* **What this task involves**: Without any pictures, reproduce exactly the lines running from the line containing "SONAR pin ECHO: D13 -> D12" through the end of the entries.

+ + + + + + +

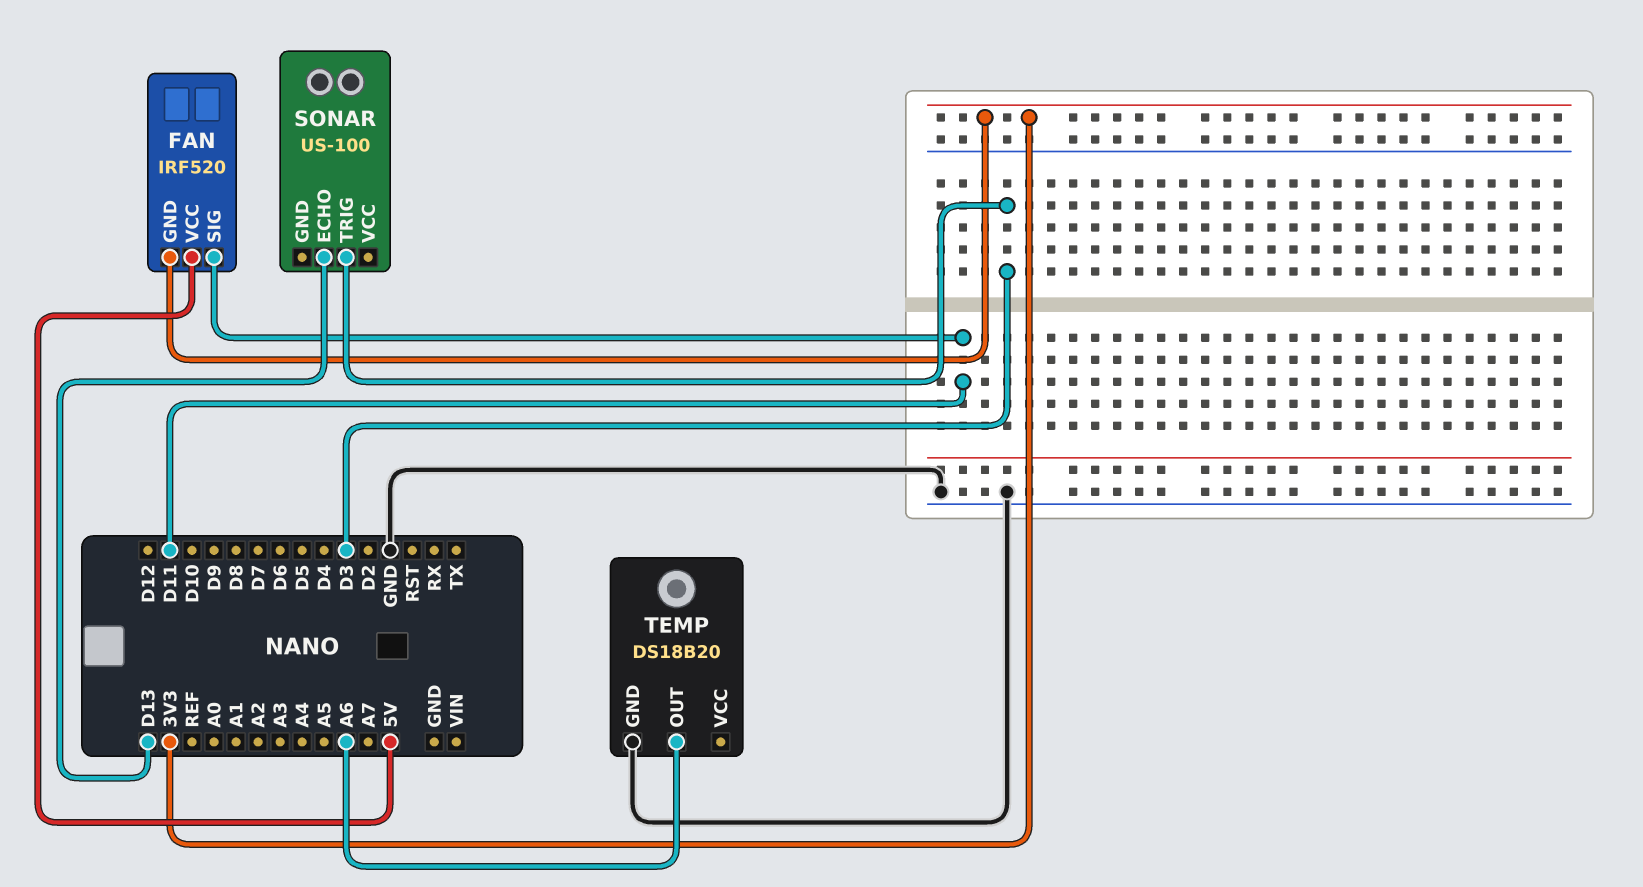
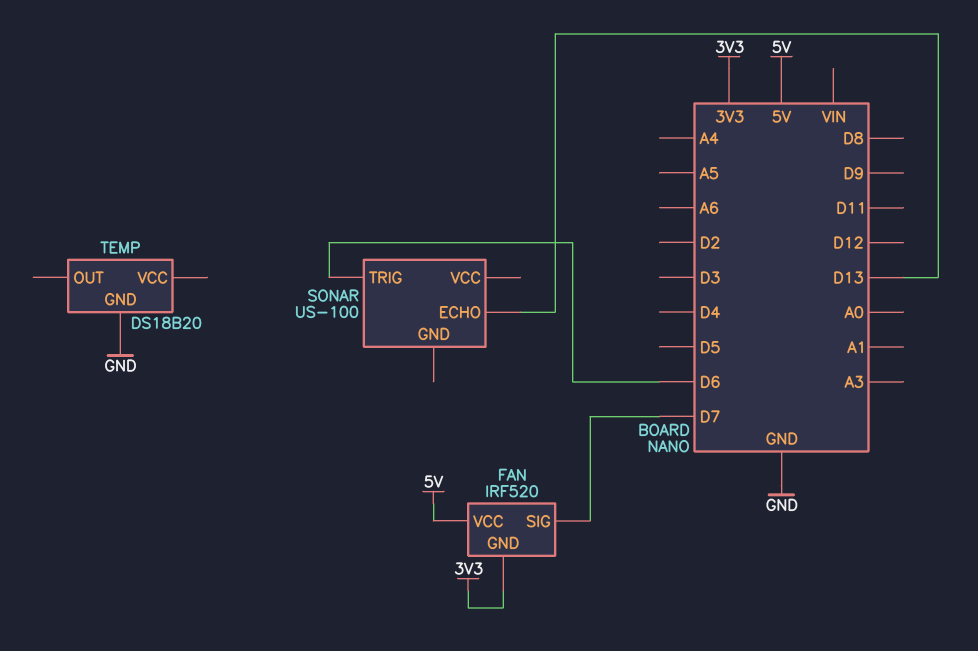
FAN pin SIG: D11 -> D7
SONAR pin TRIG: D3 -> D6
TEMP pin OUT: A6 -> none

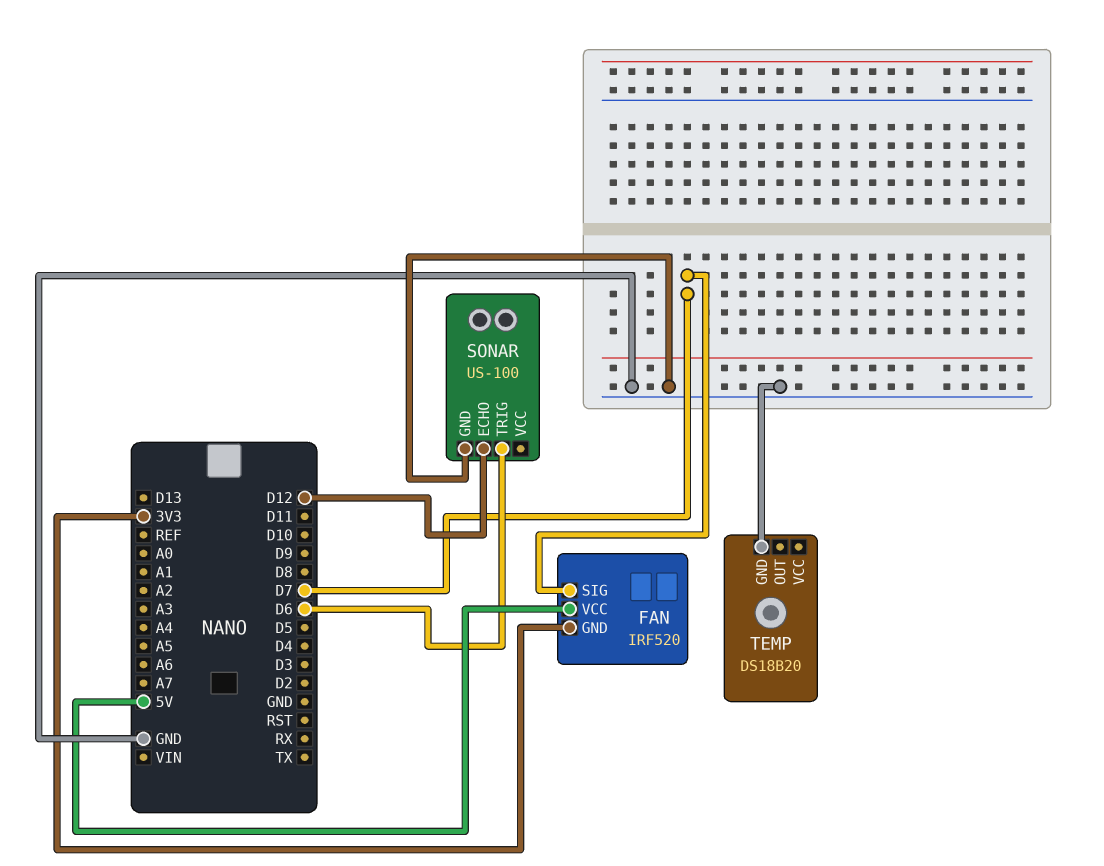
SONAR pin ECHO: D13 -> D12
SONAR pin GND: none -> GND

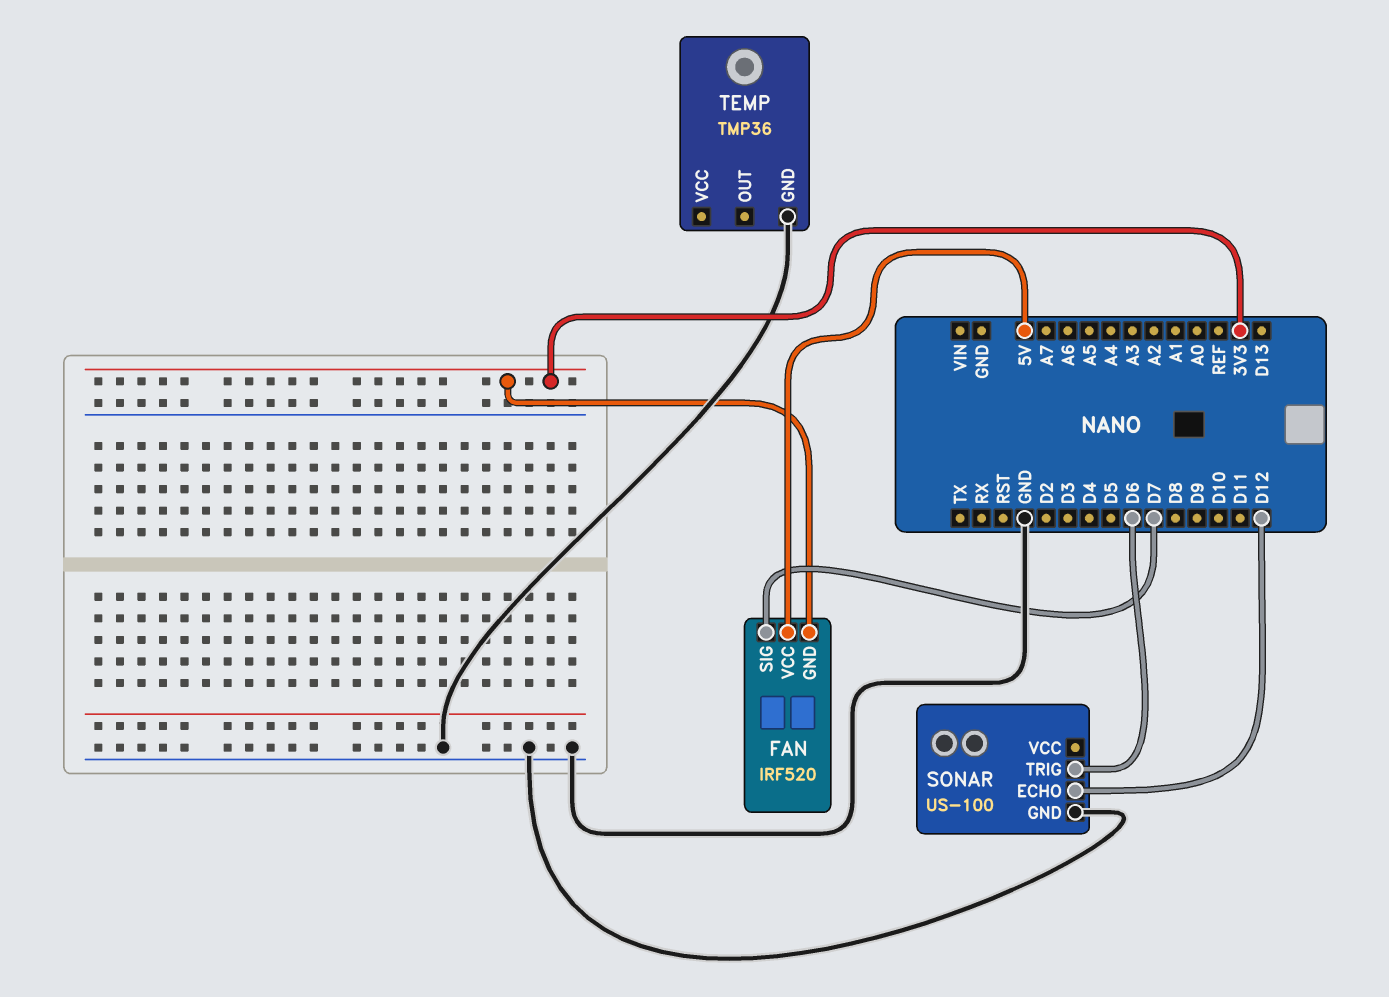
TEMP: DS18B20 -> TMP36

+ + + + + + +

* **Result for this task**:
SONAR pin ECHO: D13 -> D12
SONAR pin GND: none -> GND

TEMP: DS18B20 -> TMP36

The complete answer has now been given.